> **EXERCISE INSTRUCTIONS**: The data should be transcribed in its entirety, word for word.
****
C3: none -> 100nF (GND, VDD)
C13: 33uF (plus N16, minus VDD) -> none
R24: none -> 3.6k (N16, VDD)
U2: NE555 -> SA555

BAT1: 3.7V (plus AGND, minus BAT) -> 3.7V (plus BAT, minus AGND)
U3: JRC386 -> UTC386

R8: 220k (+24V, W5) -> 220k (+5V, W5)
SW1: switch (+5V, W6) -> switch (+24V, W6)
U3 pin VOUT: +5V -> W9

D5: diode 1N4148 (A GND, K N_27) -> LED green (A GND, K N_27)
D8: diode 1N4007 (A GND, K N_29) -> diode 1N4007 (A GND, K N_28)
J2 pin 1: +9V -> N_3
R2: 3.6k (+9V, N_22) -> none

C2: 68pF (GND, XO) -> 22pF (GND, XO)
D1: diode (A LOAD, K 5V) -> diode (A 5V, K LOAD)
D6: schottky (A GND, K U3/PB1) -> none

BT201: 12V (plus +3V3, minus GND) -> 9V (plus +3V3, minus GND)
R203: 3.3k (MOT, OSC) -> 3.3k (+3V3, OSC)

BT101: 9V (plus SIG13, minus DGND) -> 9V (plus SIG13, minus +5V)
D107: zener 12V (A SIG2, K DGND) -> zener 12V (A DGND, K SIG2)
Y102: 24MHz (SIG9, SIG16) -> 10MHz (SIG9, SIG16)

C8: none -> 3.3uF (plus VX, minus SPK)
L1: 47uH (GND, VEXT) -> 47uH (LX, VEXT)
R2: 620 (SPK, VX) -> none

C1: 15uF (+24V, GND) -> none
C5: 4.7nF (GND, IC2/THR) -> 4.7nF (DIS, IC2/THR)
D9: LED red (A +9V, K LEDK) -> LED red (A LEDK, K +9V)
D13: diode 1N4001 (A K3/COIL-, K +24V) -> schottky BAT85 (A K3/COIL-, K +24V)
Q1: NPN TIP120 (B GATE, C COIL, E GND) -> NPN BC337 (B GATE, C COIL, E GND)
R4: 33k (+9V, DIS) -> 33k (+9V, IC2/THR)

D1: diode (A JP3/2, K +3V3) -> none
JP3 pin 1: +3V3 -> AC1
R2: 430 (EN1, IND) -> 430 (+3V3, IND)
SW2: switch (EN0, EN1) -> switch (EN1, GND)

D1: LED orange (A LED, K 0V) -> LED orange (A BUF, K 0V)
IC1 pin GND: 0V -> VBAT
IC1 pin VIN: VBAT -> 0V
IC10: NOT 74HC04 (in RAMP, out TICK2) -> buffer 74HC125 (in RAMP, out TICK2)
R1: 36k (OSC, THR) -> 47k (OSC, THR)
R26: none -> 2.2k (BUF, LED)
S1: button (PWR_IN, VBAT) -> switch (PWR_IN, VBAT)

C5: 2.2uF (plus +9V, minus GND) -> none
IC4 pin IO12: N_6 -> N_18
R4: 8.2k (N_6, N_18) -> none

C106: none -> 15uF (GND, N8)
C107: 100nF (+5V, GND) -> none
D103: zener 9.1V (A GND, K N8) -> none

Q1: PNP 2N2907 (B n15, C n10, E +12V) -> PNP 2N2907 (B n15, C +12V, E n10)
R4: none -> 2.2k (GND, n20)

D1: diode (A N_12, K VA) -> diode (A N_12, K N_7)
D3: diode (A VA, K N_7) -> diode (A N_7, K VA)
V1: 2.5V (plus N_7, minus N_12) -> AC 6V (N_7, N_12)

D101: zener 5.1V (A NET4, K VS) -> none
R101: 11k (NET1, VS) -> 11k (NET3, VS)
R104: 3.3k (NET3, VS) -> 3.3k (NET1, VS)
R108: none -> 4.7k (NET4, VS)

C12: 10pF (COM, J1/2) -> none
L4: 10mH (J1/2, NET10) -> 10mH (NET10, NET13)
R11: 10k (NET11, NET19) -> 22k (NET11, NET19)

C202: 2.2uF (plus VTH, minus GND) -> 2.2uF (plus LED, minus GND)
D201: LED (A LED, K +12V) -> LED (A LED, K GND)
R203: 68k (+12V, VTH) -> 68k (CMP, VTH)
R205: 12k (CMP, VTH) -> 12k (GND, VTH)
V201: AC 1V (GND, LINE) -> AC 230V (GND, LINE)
****
> **WRITTEN RESPONSE**:
C3: none -> 100nF (GND, VDD)
C13: 33uF (plus N16, minus VDD) -> none
R24: none -> 3.6k (N16, VDD)
U2: NE555 -> SA555

BAT1: 3.7V (plus AGND, minus BAT) -> 3.7V (plus BAT, minus AGND)
U3: JRC386 -> UTC386

R8: 220k (+24V, W5) -> 220k (+5V, W5)
SW1: switch (+5V, W6) -> switch (+24V, W6)
U3 pin VOUT: +5V -> W9

D5: diode 1N4148 (A GND, K N_27) -> LED green (A GND, K N_27)
D8: diode 1N4007 (A GND, K N_29) -> diode 1N4007 (A GND, K N_28)
J2 pin 1: +9V -> N_3
R2: 3.6k (+9V, N_22) -> none

C2: 68pF (GND, XO) -> 22pF (GND, XO)
D1: diode (A LOAD, K 5V) -> diode (A 5V, K LOAD)
D6: schottky (A GND, K U3/PB1) -> none

BT201: 12V (plus +3V3, minus GND) -> 9V (plus +3V3, minus GND)
R203: 3.3k (MOT, OSC) -> 3.3k (+3V3, OSC)

BT101: 9V (plus SIG13, minus DGND) -> 9V (plus SIG13, minus +5V)
D107: zener 12V (A SIG2, K DGND) -> zener 12V (A DGND, K SIG2)
Y102: 24MHz (SIG9, SIG16) -> 10MHz (SIG9, SIG16)

C8: none -> 3.3uF (plus VX, minus SPK)
L1: 47uH (GND, VEXT) -> 47uH (LX, VEXT)
R2: 620 (SPK, VX) -> none

C1: 15uF (+24V, GND) -> none
C5: 4.7nF (GND, IC2/THR) -> 4.7nF (DIS, IC2/THR)
D9: LED red (A +9V, K LEDK) -> LED red (A LEDK, K +9V)
D13: diode 1N4001 (A K3/COIL-, K +24V) -> schottky BAT85 (A K3/COIL-, K +24V)
Q1: NPN TIP120 (B GATE, C COIL, E GND) -> NPN BC337 (B GATE, C COIL, E GND)
R4: 33k (+9V, DIS) -> 33k (+9V, IC2/THR)

D1: diode (A JP3/2, K +3V3) -> none
JP3 pin 1: +3V3 -> AC1
R2: 430 (EN1, IND) -> 430 (+3V3, IND)
SW2: switch (EN0, EN1) -> switch (EN1, GND)

D1: LED orange (A LED, K 0V) -> LED orange (A BUF, K 0V)
IC1 pin GND: 0V -> VBAT
IC1 pin VIN: VBAT -> 0V
IC10: NOT 74HC04 (in RAMP, out TICK2) -> buffer 74HC125 (in RAMP, out TICK2)
R1: 36k (OSC, THR) -> 47k (OSC, THR)
R26: none -> 2.2k (BUF, LED)
S1: button (PWR_IN, VBAT) -> switch (PWR_IN, VBAT)

C5: 2.2uF (plus +9V, minus GND) -> none
IC4 pin IO12: N_6 -> N_18
R4: 8.2k (N_6, N_18) -> none

C106: none -> 15uF (GND, N8)
C107: 100nF (+5V, GND) -> none
D103: zener 9.1V (A GND, K N8) -> none

Q1: PNP 2N2907 (B n15, C n10, E +12V) -> PNP 2N2907 (B n15, C +12V, E n10)
R4: none -> 2.2k (GND, n20)

D1: diode (A N_12, K VA) -> diode (A N_12, K N_7)
D3: diode (A VA, K N_7) -> diode (A N_7, K VA)
V1: 2.5V (plus N_7, minus N_12) -> AC 6V (N_7, N_12)

D101: zener 5.1V (A NET4, K VS) -> none
R101: 11k (NET1, VS) -> 11k (NET3, VS)
R104: 3.3k (NET3, VS) -> 3.3k (NET1, VS)
R108: none -> 4.7k (NET4, VS)

C12: 10pF (COM, J1/2) -> none
L4: 10mH (J1/2, NET10) -> 10mH (NET10, NET13)
R11: 10k (NET11, NET19) -> 22k (NET11, NET19)

C202: 2.2uF (plus VTH, minus GND) -> 2.2uF (plus LED, minus GND)
D201: LED (A LED, K +12V) -> LED (A LED, K GND)
R203: 68k (+12V, VTH) -> 68k (CMP, VTH)
R205: 12k (CMP, VTH) -> 12k (GND, VTH)
V201: AC 1V (GND, LINE) -> AC 230V (GND, LINE)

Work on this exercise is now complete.